* begin *
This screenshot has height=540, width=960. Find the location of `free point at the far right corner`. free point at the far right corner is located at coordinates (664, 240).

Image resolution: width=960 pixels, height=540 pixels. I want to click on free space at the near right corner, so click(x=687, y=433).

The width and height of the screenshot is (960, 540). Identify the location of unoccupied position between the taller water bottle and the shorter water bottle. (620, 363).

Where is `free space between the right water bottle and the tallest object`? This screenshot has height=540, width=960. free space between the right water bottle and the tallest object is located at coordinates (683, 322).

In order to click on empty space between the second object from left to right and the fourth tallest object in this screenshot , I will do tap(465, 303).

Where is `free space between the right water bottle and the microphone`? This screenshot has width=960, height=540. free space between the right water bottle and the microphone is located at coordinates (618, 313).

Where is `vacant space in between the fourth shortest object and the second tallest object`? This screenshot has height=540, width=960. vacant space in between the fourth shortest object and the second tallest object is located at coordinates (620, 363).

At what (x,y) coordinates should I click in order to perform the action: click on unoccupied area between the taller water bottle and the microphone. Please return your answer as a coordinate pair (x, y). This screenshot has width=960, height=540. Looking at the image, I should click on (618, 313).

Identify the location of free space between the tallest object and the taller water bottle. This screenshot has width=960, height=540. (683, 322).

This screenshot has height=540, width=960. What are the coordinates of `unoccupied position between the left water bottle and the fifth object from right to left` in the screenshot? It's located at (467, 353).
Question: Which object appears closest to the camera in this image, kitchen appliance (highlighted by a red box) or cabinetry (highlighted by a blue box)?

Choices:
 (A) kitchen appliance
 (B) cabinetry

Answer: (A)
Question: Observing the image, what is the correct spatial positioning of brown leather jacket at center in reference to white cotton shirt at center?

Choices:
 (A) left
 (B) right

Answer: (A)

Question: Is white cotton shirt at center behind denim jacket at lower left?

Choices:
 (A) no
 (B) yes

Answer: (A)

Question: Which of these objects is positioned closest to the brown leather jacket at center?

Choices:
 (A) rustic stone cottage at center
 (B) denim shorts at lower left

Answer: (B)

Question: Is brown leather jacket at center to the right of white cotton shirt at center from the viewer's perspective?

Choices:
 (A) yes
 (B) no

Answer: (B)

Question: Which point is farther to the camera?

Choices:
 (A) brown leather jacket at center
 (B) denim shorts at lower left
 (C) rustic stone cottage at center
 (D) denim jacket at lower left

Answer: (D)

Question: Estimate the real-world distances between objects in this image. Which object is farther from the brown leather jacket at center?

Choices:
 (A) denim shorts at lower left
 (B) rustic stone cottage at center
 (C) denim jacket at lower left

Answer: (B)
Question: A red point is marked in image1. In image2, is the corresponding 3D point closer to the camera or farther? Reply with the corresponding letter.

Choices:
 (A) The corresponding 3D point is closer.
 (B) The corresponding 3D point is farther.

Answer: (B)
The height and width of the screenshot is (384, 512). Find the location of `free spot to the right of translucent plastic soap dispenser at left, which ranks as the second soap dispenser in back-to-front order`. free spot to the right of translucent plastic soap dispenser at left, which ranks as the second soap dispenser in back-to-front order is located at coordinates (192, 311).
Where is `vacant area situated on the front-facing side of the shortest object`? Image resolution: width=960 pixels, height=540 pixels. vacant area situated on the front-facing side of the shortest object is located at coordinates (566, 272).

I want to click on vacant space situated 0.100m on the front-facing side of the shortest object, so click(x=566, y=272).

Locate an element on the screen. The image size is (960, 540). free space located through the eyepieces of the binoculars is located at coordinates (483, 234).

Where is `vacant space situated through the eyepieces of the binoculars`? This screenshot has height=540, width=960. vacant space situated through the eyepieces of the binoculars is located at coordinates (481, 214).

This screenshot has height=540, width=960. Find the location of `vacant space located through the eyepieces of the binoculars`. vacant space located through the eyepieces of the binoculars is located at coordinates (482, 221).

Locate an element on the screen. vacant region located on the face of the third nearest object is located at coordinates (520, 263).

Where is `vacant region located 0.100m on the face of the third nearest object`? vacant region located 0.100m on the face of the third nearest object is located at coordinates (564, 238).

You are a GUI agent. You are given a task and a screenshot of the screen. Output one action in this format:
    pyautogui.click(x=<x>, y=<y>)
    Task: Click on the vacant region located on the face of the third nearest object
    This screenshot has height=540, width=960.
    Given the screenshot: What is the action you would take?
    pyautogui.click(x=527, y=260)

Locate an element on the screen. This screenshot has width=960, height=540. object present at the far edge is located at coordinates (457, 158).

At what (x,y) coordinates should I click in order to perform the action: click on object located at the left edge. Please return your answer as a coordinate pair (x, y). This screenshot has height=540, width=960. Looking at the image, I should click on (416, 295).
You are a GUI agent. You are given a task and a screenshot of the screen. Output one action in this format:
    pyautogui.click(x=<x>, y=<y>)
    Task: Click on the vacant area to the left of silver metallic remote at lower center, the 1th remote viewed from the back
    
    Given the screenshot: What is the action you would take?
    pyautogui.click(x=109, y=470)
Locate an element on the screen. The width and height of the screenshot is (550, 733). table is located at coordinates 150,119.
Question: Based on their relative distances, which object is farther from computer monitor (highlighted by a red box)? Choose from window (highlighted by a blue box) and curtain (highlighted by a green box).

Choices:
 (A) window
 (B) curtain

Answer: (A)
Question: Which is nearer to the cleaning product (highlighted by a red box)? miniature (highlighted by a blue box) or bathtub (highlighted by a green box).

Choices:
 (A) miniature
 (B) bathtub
* end *
Arrange the entries above as a numbered list, leaving out the blank lines.

1. This screenshot has height=540, width=960. Find the location of `free point at the far right corner`. free point at the far right corner is located at coordinates (664, 240).
2. Image resolution: width=960 pixels, height=540 pixels. I want to click on free space at the near right corner, so click(x=687, y=433).
3. The width and height of the screenshot is (960, 540). Identify the location of unoccupied position between the taller water bottle and the shorter water bottle. (620, 363).
4. Where is `free space between the right water bottle and the tallest object`? This screenshot has height=540, width=960. free space between the right water bottle and the tallest object is located at coordinates (683, 322).
5. In order to click on empty space between the second object from left to right and the fourth tallest object in this screenshot , I will do tap(465, 303).
6. Where is `free space between the right water bottle and the microphone`? This screenshot has width=960, height=540. free space between the right water bottle and the microphone is located at coordinates (618, 313).
7. Where is `vacant space in between the fourth shortest object and the second tallest object`? This screenshot has height=540, width=960. vacant space in between the fourth shortest object and the second tallest object is located at coordinates (620, 363).
8. At what (x,y) coordinates should I click in order to perform the action: click on unoccupied area between the taller water bottle and the microphone. Please return your answer as a coordinate pair (x, y). This screenshot has width=960, height=540. Looking at the image, I should click on (618, 313).
9. Identify the location of free space between the tallest object and the taller water bottle. This screenshot has width=960, height=540. (683, 322).
10. This screenshot has height=540, width=960. What are the coordinates of `unoccupied position between the left water bottle and the fifth object from right to left` in the screenshot? It's located at (467, 353).
11. Question: Which object appears closest to the camera in this image, kitchen appliance (highlighted by a red box) or cabinetry (highlighted by a blue box)?
12. Choices:
13.  (A) kitchen appliance
14.  (B) cabinetry
15. Answer: (A)
16. Question: Observing the image, what is the correct spatial positioning of brown leather jacket at center in reference to white cotton shirt at center?
17. Choices:
18.  (A) left
19.  (B) right
20. Answer: (A)
21. Question: Is white cotton shirt at center behind denim jacket at lower left?
22. Choices:
23.  (A) no
24.  (B) yes
25. Answer: (A)
26. Question: Which of these objects is positioned closest to the brown leather jacket at center?
27. Choices:
28.  (A) rustic stone cottage at center
29.  (B) denim shorts at lower left
30. Answer: (B)
31. Question: Is brown leather jacket at center to the right of white cotton shirt at center from the viewer's perspective?
32. Choices:
33.  (A) yes
34.  (B) no
35. Answer: (B)
36. Question: Which point is farther to the camera?
37. Choices:
38.  (A) brown leather jacket at center
39.  (B) denim shorts at lower left
40.  (C) rustic stone cottage at center
41.  (D) denim jacket at lower left
42. Answer: (D)
43. Question: Estimate the real-world distances between objects in this image. Which object is farther from the brown leather jacket at center?
44. Choices:
45.  (A) denim shorts at lower left
46.  (B) rustic stone cottage at center
47.  (C) denim jacket at lower left
48. Answer: (B)
49. Question: A red point is marked in image1. In image2, is the corresponding 3D point closer to the camera or farther? Reply with the corresponding letter.
50. Choices:
51.  (A) The corresponding 3D point is closer.
52.  (B) The corresponding 3D point is farther.
53. Answer: (B)
54. The height and width of the screenshot is (384, 512). Find the location of `free spot to the right of translucent plastic soap dispenser at left, which ranks as the second soap dispenser in back-to-front order`. free spot to the right of translucent plastic soap dispenser at left, which ranks as the second soap dispenser in back-to-front order is located at coordinates (192, 311).
55. Where is `vacant area situated on the front-facing side of the shortest object`? Image resolution: width=960 pixels, height=540 pixels. vacant area situated on the front-facing side of the shortest object is located at coordinates (566, 272).
56. I want to click on vacant space situated 0.100m on the front-facing side of the shortest object, so click(x=566, y=272).
57. Locate an element on the screen. The image size is (960, 540). free space located through the eyepieces of the binoculars is located at coordinates (483, 234).
58. Where is `vacant space situated through the eyepieces of the binoculars`? This screenshot has height=540, width=960. vacant space situated through the eyepieces of the binoculars is located at coordinates (481, 214).
59. This screenshot has height=540, width=960. Find the location of `vacant space located through the eyepieces of the binoculars`. vacant space located through the eyepieces of the binoculars is located at coordinates (482, 221).
60. Locate an element on the screen. vacant region located on the face of the third nearest object is located at coordinates (520, 263).
61. Where is `vacant region located 0.100m on the face of the third nearest object`? vacant region located 0.100m on the face of the third nearest object is located at coordinates (564, 238).
62. You are a GUI agent. You are given a task and a screenshot of the screen. Output one action in this format:
63.     pyautogui.click(x=<x>, y=<y>)
64.     Task: Click on the vacant region located on the face of the third nearest object
65.     This screenshot has height=540, width=960.
66.     Given the screenshot: What is the action you would take?
67.     pyautogui.click(x=527, y=260)
68. Locate an element on the screen. This screenshot has width=960, height=540. object present at the far edge is located at coordinates (457, 158).
69. At what (x,y) coordinates should I click in order to perform the action: click on object located at the left edge. Please return your answer as a coordinate pair (x, y). This screenshot has height=540, width=960. Looking at the image, I should click on (416, 295).
70. You are a GUI agent. You are given a task and a screenshot of the screen. Output one action in this format:
71.     pyautogui.click(x=<x>, y=<y>)
72.     Task: Click on the vacant area to the left of silver metallic remote at lower center, the 1th remote viewed from the back
73.     Given the screenshot: What is the action you would take?
74.     pyautogui.click(x=109, y=470)
75. Locate an element on the screen. The width and height of the screenshot is (550, 733). table is located at coordinates 150,119.
76. Question: Based on their relative distances, which object is farther from computer monitor (highlighted by a red box)? Choose from window (highlighted by a blue box) and curtain (highlighted by a green box).
77. Choices:
78.  (A) window
79.  (B) curtain
80. Answer: (A)
81. Question: Which is nearer to the cleaning product (highlighted by a red box)? miniature (highlighted by a blue box) or bathtub (highlighted by a green box).
82. Choices:
83.  (A) miniature
84.  (B) bathtub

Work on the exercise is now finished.